_Data entries:_

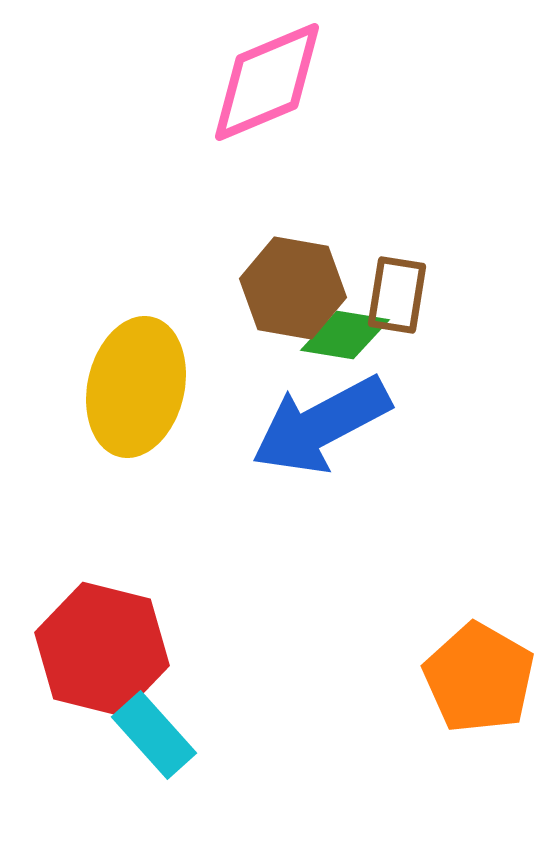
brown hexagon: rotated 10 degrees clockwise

...

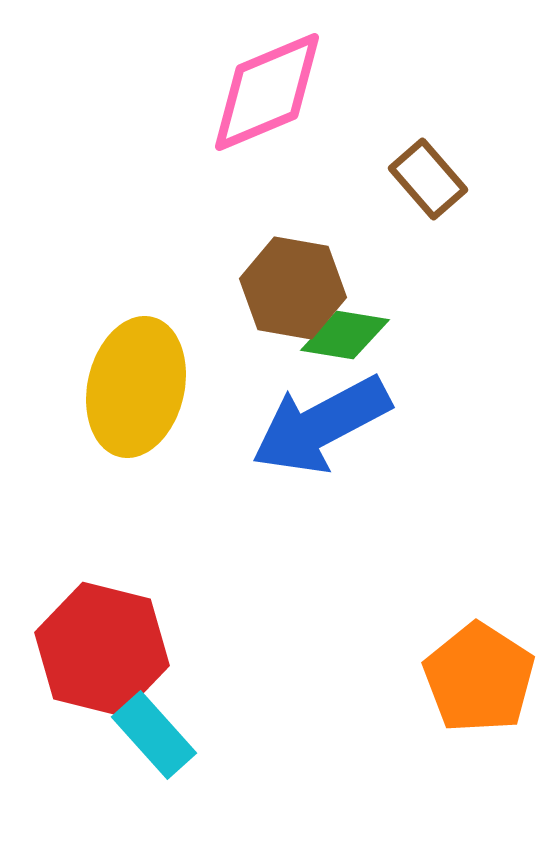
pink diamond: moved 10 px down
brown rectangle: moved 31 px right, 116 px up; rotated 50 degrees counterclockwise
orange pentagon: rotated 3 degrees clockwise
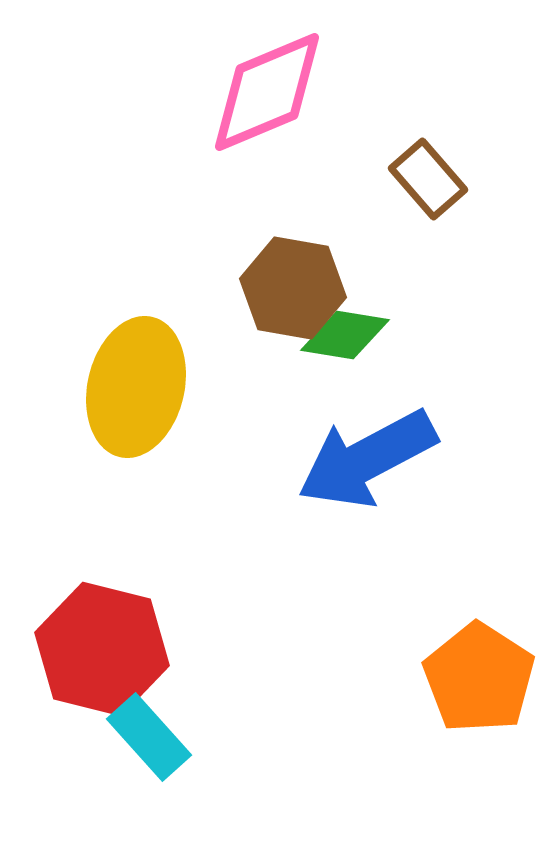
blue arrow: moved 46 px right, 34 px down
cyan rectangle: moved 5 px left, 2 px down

_Aim of the exercise:_ Convert the stretch of the material from the line containing "blue arrow: moved 46 px right, 34 px down" through the line containing "cyan rectangle: moved 5 px left, 2 px down" into a Markdown table with the columns Row and Line, leaving out any blank lines.

_Result for this task:_
| Row | Line |
|---|---|
| 1 | blue arrow: moved 46 px right, 34 px down |
| 2 | cyan rectangle: moved 5 px left, 2 px down |